§ Records for this task
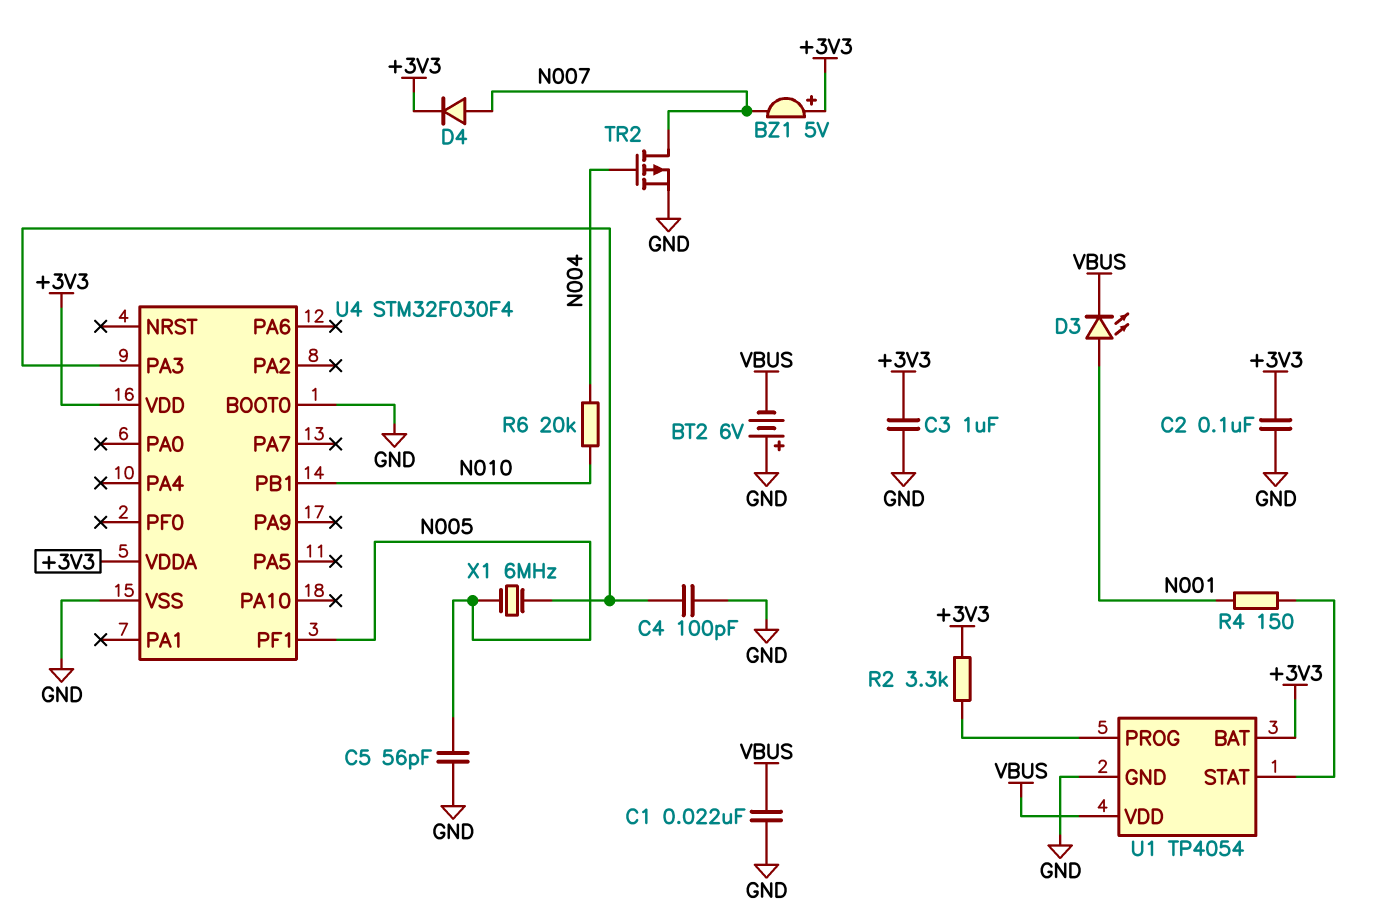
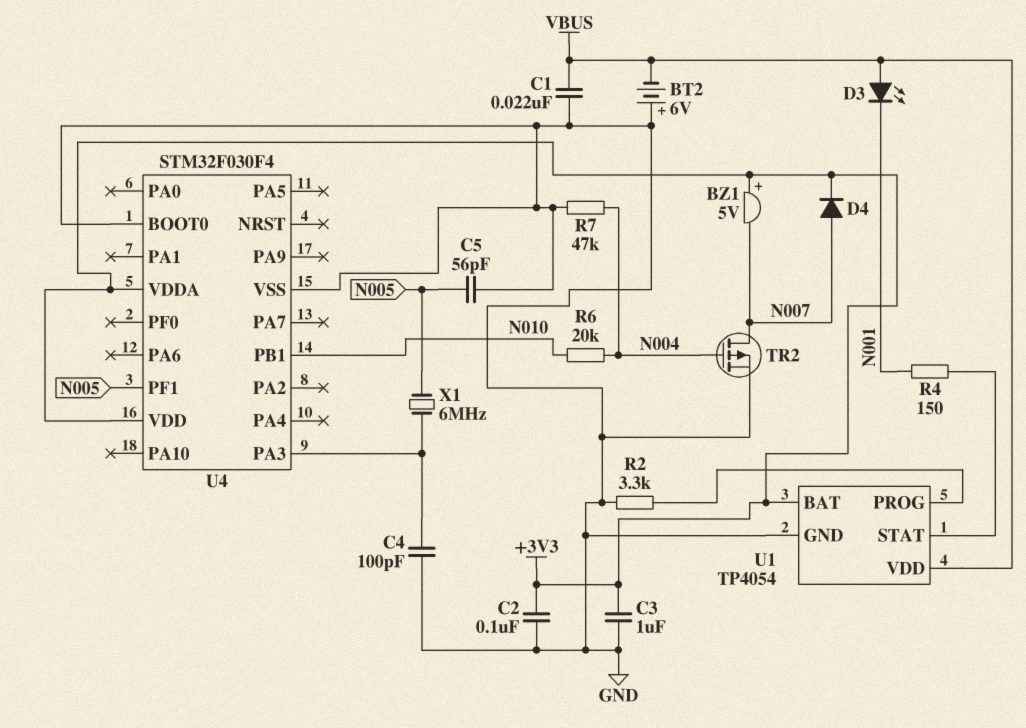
D3: LED (A N001, K VBUS) -> LED (A VBUS, K N001)
R2: 3.3k (+3V3, U1/PROG) -> 3.3k (GND, U1/PROG)
R7: none -> 47k (GND, N004)

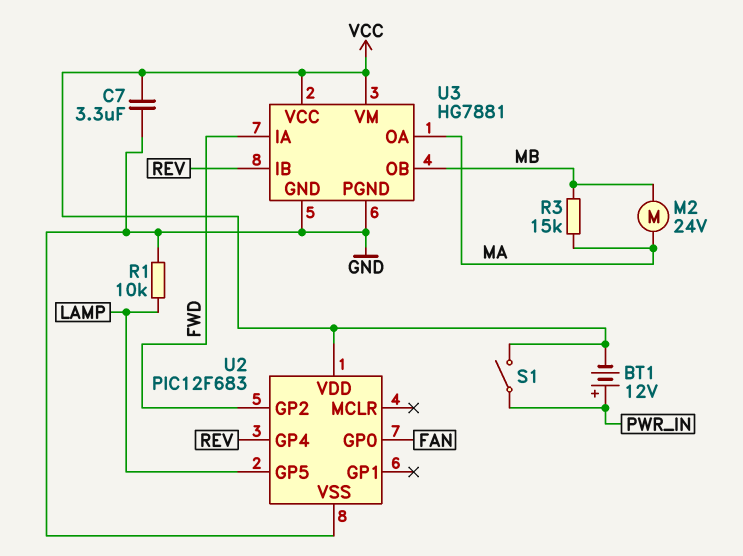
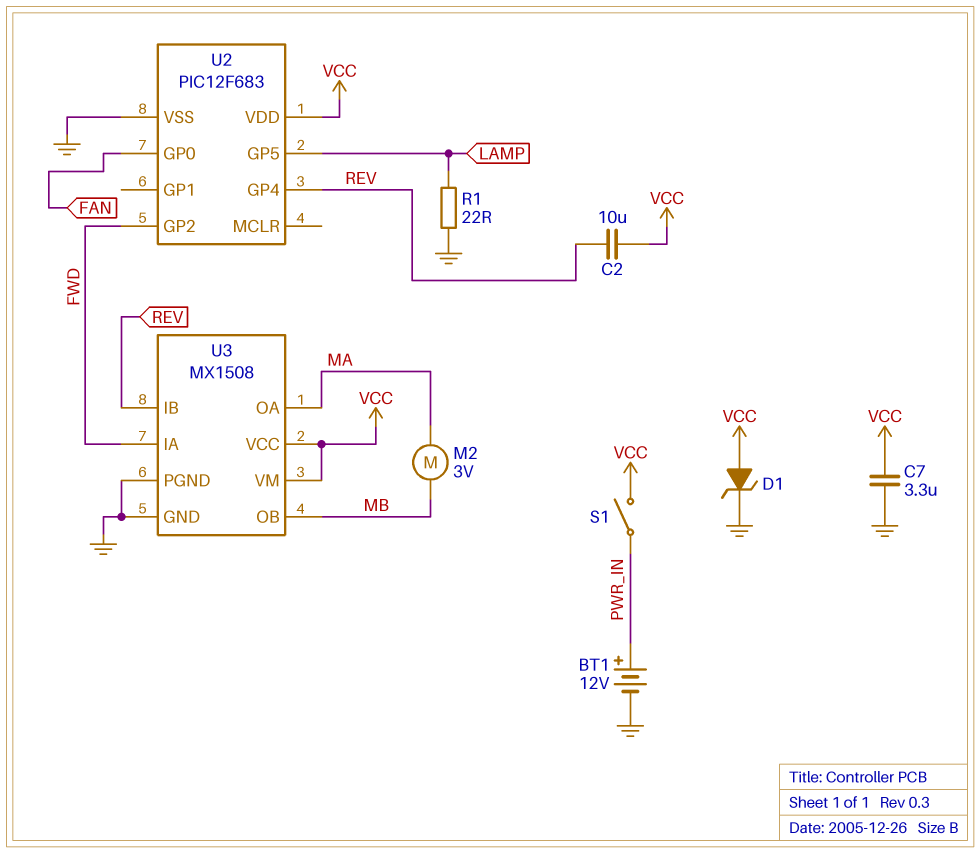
BT1: 12V (plus PWR_IN, minus VCC) -> 12V (plus PWR_IN, minus GND)
C2: none -> 10uF (REV, VCC)
D1: none -> zener (A VCC, K GND)
M2: motor 24V (MA, MB) -> motor 3V (MA, MB)
R1: 10k (GND, LAMP) -> 22 (GND, LAMP)
R3: 15k (MA, MB) -> none
U3: HG7881 -> MX1508

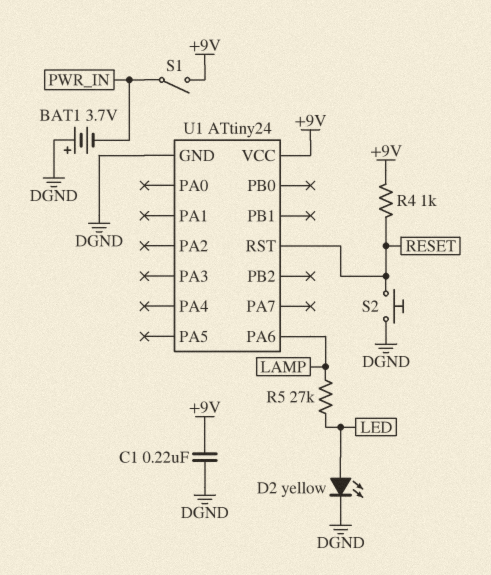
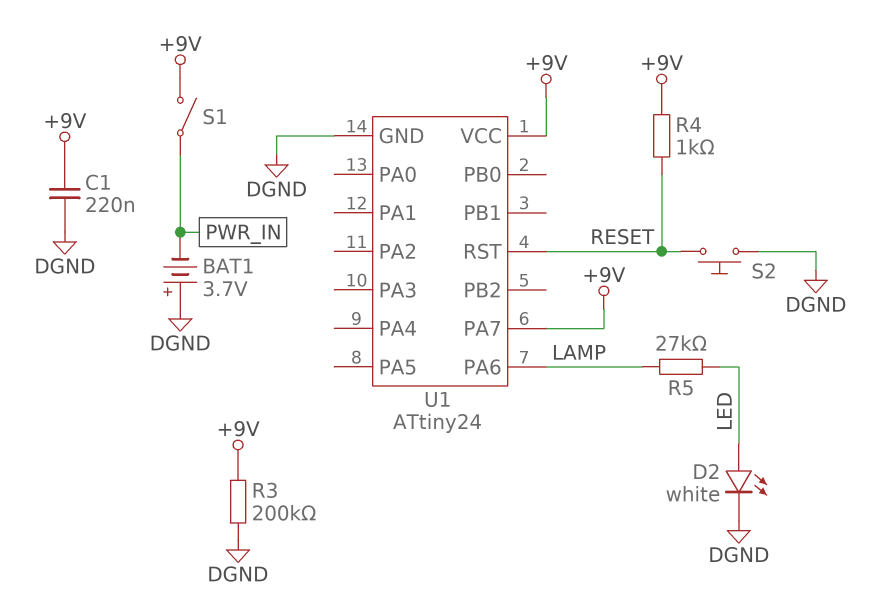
D2: LED yellow (A LED, K DGND) -> LED white (A LED, K DGND)
R3: none -> 200k (+9V, DGND)
U1 pin PA7: none -> +9V

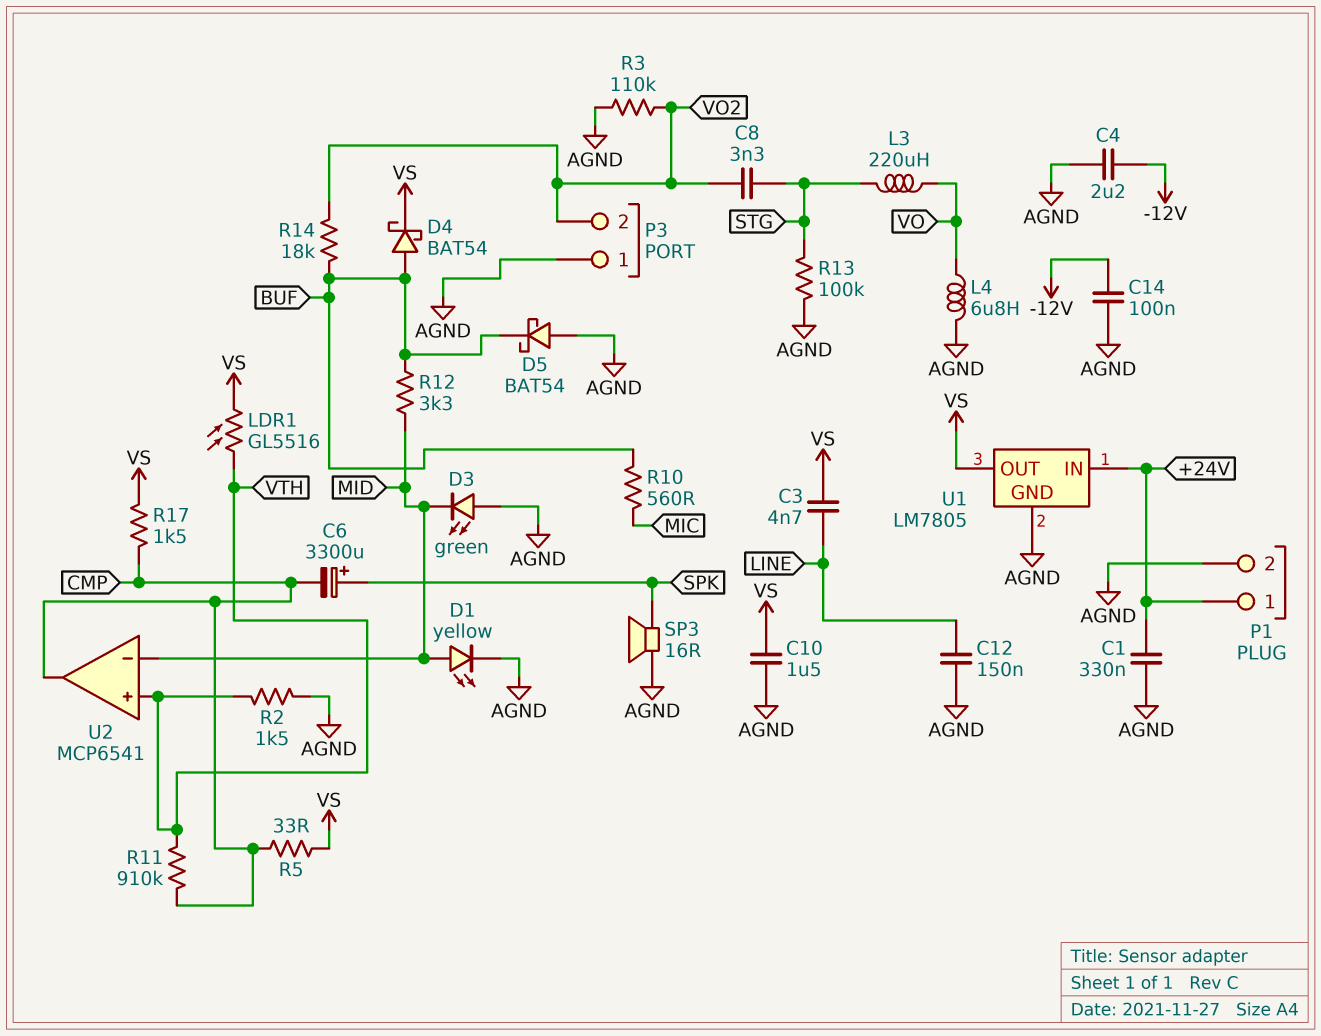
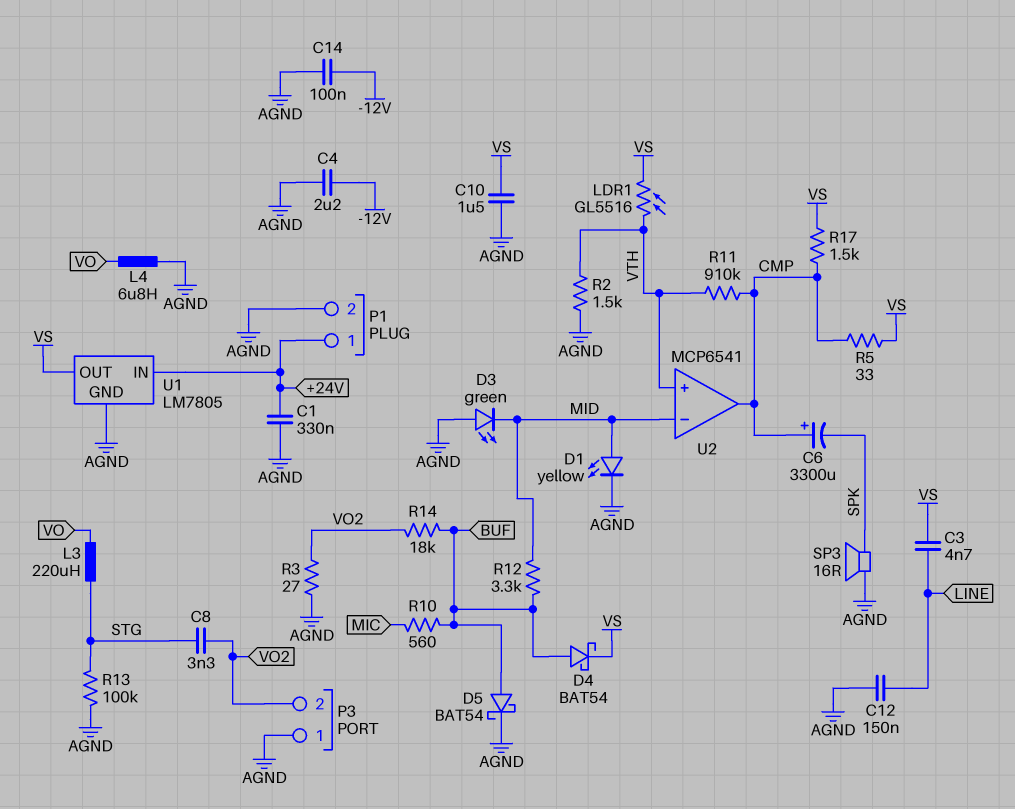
C6: 3300uF (plus SPK, minus CMP) -> 3300uF (plus CMP, minus SPK)
D5: schottky BAT54 (A AGND, K BUF) -> schottky BAT54 (A BUF, K AGND)
R3: 110k (AGND, VO2) -> 27 (AGND, VO2)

§ Exercise brief
Your response should consist solely of the lines from the line with "R3: none -> 200k (+9V, DGND)" through the last line of the entries above, printed exactly and without pictures.

§ Solved exercise
R3: none -> 200k (+9V, DGND)
U1 pin PA7: none -> +9V

C6: 3300uF (plus SPK, minus CMP) -> 3300uF (plus CMP, minus SPK)
D5: schottky BAT54 (A AGND, K BUF) -> schottky BAT54 (A BUF, K AGND)
R3: 110k (AGND, VO2) -> 27 (AGND, VO2)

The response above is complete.